How to complete this task:
Pick out and copy every line below that has the word "ruler".

Supplied information:
[Start of section]
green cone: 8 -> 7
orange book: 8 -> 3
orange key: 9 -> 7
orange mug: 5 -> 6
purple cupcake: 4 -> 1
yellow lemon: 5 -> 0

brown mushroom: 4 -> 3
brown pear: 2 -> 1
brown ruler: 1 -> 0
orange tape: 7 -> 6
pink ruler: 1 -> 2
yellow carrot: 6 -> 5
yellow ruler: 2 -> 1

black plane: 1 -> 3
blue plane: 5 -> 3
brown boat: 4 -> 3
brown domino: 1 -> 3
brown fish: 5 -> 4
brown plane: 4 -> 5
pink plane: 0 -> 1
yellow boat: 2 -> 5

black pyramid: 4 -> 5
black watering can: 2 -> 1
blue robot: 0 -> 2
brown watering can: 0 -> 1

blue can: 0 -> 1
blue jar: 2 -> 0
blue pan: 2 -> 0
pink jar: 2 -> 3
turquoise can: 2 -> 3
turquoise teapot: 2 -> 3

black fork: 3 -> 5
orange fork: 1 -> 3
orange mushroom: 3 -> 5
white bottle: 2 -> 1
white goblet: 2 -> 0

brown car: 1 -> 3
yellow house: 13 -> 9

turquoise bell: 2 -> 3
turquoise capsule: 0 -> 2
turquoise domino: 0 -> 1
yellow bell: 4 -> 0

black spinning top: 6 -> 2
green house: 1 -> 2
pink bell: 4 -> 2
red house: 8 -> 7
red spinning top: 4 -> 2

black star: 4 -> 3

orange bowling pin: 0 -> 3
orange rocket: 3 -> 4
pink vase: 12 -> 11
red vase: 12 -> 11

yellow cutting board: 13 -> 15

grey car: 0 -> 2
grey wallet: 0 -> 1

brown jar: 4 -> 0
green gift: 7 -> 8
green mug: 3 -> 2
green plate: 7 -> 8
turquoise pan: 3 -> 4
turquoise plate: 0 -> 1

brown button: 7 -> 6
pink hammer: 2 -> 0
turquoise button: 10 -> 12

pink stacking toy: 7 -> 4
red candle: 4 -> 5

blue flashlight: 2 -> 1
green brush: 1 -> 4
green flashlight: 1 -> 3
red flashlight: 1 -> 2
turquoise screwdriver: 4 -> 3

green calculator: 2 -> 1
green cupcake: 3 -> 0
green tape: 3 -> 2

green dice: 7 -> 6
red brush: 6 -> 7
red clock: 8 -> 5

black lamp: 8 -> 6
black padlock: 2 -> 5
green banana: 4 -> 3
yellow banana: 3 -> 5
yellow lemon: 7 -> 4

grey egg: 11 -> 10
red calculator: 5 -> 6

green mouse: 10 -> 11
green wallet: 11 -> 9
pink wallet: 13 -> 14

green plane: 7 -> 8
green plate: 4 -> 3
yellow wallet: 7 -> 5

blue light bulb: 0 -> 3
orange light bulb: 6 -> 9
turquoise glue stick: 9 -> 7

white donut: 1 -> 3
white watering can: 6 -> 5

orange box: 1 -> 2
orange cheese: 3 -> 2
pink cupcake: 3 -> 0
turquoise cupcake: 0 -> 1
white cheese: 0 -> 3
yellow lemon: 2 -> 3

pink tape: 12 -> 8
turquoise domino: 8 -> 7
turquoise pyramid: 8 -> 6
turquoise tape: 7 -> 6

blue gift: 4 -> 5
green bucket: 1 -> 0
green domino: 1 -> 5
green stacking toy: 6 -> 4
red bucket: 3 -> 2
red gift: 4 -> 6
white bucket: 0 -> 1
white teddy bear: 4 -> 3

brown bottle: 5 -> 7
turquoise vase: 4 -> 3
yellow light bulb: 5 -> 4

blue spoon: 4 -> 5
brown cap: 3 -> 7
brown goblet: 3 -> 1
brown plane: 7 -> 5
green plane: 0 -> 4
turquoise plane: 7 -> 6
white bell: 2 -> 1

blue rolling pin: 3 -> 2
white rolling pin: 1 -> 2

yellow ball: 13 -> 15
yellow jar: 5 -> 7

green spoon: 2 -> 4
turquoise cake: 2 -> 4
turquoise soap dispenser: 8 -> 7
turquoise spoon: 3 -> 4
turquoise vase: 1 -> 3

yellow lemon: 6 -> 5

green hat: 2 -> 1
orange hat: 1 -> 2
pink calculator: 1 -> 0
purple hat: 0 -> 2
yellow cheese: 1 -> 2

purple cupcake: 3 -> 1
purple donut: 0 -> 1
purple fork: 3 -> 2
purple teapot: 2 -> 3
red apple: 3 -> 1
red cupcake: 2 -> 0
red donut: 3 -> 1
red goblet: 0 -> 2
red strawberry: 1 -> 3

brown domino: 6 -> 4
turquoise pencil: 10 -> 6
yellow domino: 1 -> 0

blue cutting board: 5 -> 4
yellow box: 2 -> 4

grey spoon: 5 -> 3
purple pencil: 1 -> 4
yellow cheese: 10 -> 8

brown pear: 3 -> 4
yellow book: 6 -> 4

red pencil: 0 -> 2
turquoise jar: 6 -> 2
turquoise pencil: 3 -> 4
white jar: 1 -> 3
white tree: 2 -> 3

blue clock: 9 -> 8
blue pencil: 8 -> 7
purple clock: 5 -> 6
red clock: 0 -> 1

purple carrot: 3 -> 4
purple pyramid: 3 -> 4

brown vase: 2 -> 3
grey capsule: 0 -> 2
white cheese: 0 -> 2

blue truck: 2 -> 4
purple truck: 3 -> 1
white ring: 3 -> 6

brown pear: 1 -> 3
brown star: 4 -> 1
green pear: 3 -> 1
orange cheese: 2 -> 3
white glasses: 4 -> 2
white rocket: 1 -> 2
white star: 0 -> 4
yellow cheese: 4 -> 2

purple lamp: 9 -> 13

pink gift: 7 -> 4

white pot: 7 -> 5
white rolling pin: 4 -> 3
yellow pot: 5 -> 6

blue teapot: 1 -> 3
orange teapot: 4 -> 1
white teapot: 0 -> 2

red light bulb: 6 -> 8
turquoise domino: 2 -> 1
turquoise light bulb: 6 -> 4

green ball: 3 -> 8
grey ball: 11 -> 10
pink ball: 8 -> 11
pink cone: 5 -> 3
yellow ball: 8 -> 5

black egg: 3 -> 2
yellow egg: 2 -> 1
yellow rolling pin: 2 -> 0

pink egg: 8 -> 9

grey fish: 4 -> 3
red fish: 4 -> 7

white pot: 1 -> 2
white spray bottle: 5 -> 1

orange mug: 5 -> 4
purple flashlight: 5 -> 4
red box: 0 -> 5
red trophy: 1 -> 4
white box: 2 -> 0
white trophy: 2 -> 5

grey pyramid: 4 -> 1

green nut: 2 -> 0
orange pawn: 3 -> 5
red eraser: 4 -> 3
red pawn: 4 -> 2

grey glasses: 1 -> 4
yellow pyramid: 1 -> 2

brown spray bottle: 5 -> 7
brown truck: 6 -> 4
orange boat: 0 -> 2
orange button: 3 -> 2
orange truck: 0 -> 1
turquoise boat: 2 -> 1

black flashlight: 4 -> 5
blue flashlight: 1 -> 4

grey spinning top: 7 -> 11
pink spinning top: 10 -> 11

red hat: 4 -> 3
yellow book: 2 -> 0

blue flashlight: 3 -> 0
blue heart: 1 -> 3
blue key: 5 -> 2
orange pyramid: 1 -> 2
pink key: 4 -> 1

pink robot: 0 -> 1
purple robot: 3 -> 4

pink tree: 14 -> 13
[End of section]
Answer for this exercise:
brown ruler: 1 -> 0
pink ruler: 1 -> 2
yellow ruler: 2 -> 1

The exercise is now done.